Task directions: Which lines run from the one containing "J103 pin 1: GND -> +12V" through the last line of the records? Copy them exactly, leaving pictures out.

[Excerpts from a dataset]

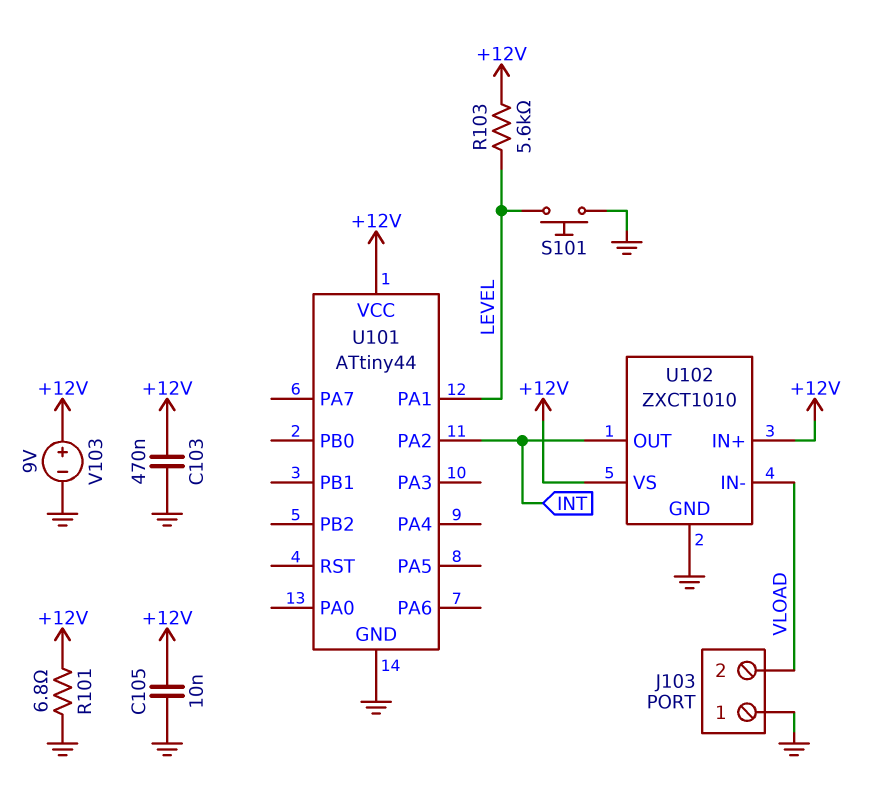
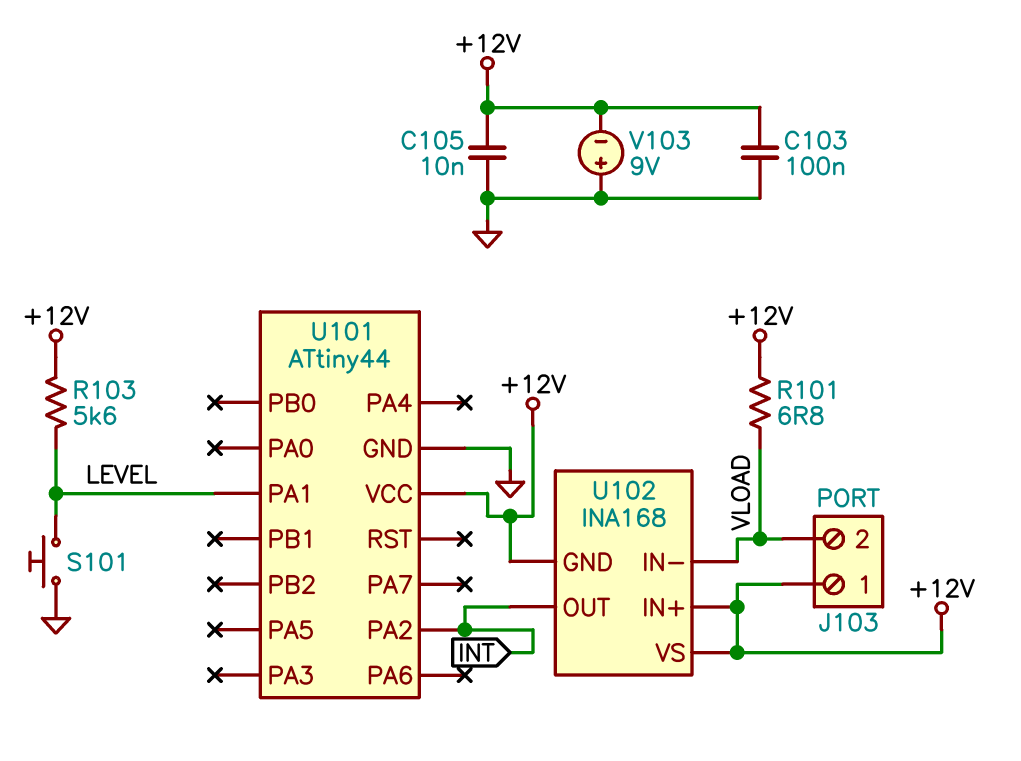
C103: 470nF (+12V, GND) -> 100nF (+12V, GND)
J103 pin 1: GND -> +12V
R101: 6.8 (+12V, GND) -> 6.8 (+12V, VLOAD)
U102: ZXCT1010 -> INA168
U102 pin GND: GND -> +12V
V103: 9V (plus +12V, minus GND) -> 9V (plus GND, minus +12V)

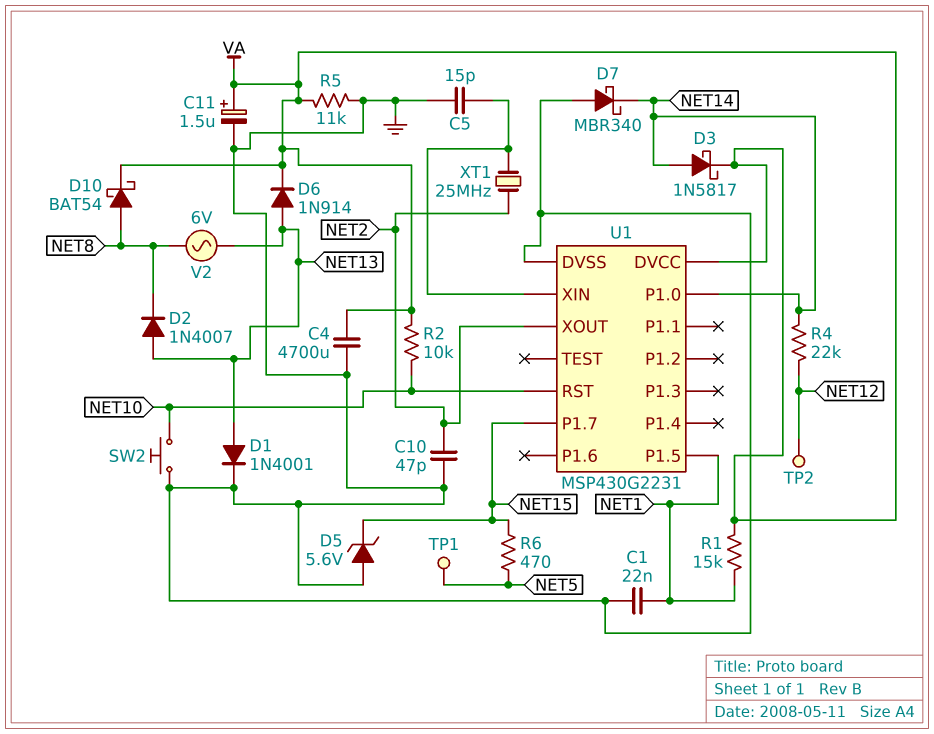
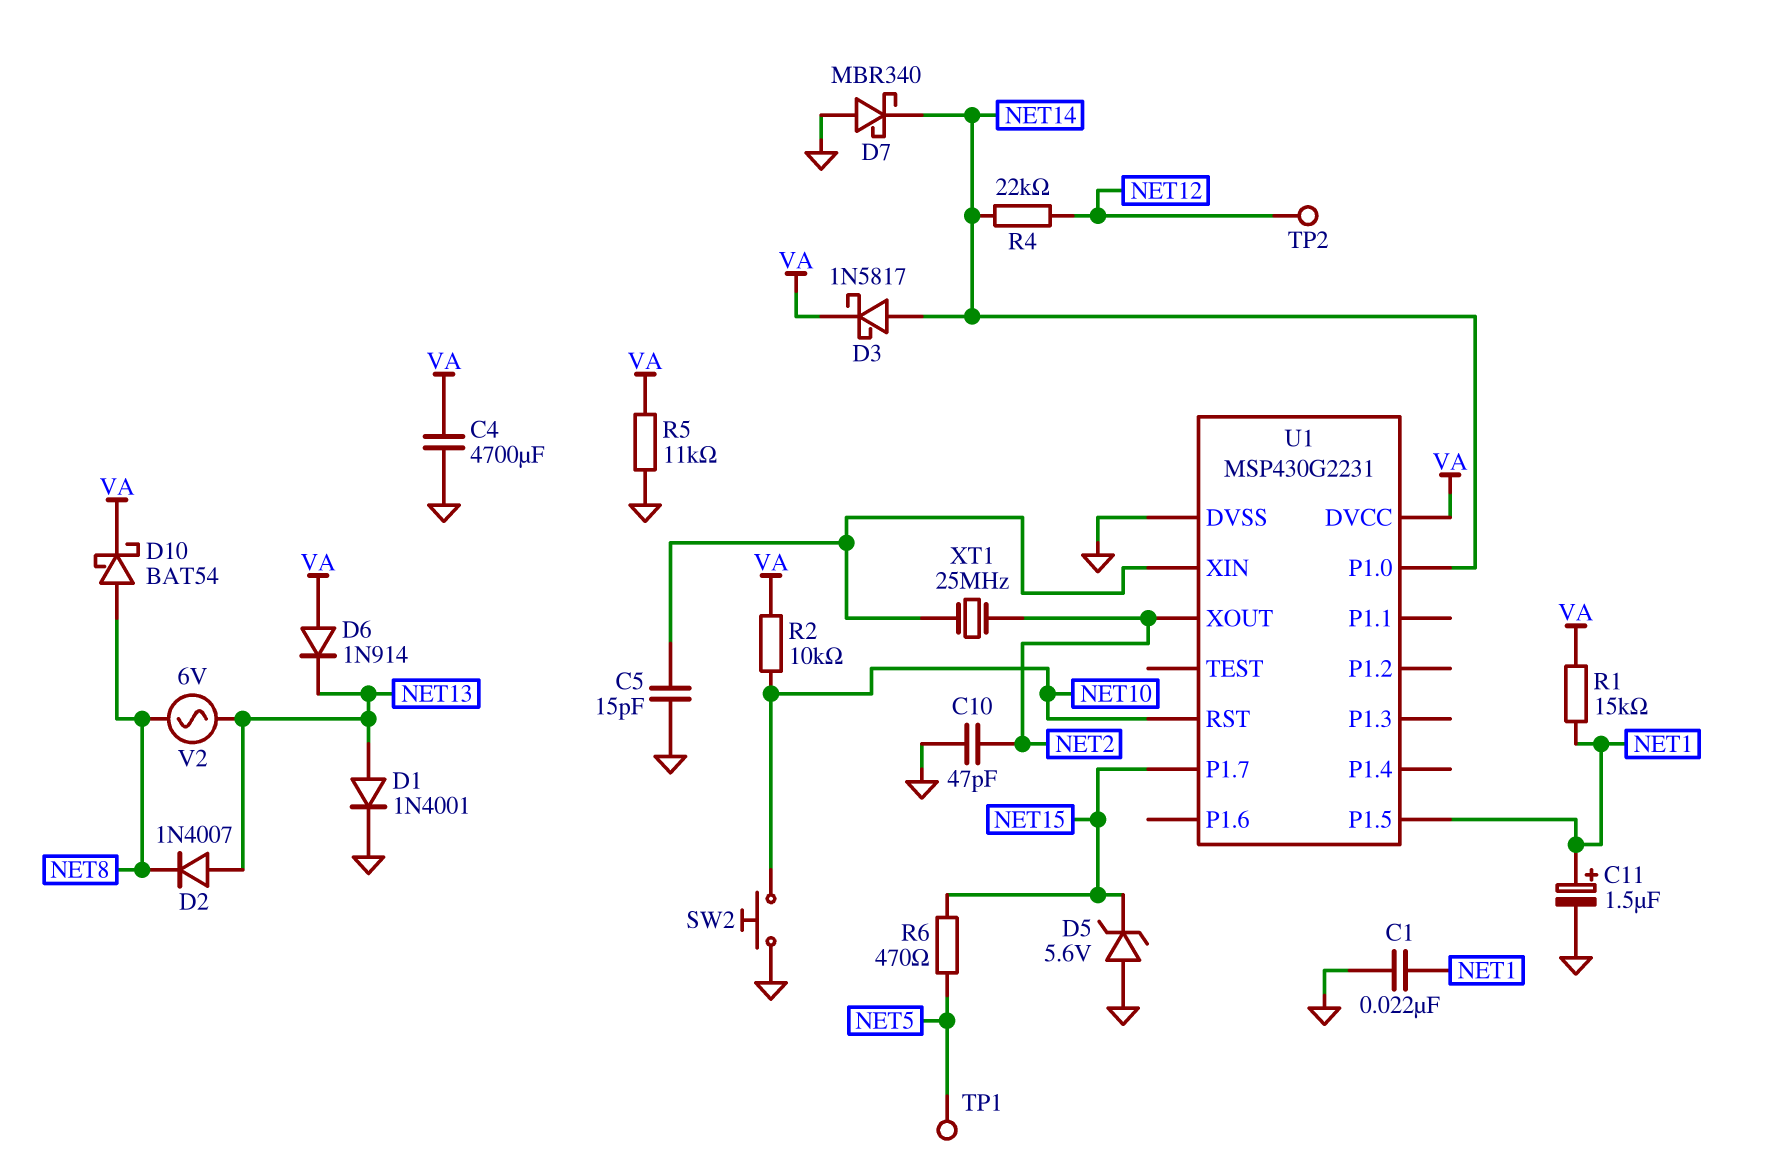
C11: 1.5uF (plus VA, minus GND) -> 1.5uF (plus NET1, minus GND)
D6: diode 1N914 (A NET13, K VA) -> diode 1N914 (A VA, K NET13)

Response:
J103 pin 1: GND -> +12V
R101: 6.8 (+12V, GND) -> 6.8 (+12V, VLOAD)
U102: ZXCT1010 -> INA168
U102 pin GND: GND -> +12V
V103: 9V (plus +12V, minus GND) -> 9V (plus GND, minus +12V)

C11: 1.5uF (plus VA, minus GND) -> 1.5uF (plus NET1, minus GND)
D6: diode 1N914 (A NET13, K VA) -> diode 1N914 (A VA, K NET13)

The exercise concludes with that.